# [Brief]
Give the count of lines in the data that include "stained", with no other words.

+++

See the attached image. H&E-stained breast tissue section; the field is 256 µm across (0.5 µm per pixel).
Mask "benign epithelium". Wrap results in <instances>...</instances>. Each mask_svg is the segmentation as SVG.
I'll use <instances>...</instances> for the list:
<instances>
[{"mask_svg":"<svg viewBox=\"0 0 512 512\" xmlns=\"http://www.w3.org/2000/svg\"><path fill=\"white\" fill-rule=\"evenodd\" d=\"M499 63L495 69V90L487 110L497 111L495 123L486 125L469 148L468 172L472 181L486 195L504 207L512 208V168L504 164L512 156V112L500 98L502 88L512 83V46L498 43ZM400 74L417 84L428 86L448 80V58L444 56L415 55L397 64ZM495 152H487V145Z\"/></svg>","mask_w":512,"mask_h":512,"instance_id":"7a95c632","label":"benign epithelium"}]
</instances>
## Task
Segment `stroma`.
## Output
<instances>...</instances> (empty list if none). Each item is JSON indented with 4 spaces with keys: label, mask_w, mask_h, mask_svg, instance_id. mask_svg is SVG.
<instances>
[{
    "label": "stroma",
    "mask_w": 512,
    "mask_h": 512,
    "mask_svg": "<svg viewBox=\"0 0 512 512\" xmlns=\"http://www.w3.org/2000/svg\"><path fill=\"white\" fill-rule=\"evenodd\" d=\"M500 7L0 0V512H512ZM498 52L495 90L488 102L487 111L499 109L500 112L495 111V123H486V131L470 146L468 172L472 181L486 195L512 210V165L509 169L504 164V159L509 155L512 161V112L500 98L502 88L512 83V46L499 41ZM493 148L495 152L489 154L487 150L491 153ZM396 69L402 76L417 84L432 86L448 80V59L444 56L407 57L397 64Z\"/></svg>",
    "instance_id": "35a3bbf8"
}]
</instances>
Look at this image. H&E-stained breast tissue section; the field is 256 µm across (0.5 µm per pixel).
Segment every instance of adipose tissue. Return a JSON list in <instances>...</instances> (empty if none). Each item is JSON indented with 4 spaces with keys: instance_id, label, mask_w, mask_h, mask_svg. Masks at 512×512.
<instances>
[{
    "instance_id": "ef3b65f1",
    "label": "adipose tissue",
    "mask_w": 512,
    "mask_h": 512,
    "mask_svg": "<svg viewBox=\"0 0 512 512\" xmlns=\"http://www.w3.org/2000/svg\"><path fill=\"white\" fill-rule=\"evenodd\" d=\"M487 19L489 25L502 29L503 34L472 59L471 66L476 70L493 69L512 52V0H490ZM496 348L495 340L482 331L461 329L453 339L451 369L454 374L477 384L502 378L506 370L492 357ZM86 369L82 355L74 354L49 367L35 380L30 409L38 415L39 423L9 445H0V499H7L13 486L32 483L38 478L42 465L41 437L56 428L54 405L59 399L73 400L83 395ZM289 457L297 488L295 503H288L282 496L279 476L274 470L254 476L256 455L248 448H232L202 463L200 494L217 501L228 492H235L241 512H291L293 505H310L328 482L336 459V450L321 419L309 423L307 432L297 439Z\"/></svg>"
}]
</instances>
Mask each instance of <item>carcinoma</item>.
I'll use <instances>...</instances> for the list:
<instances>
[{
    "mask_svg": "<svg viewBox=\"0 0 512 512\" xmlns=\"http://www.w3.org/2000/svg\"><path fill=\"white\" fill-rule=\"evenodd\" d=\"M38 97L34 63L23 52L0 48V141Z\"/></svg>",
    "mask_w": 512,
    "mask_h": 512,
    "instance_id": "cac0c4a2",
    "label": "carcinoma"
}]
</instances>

+++

# [Solution to this task]
2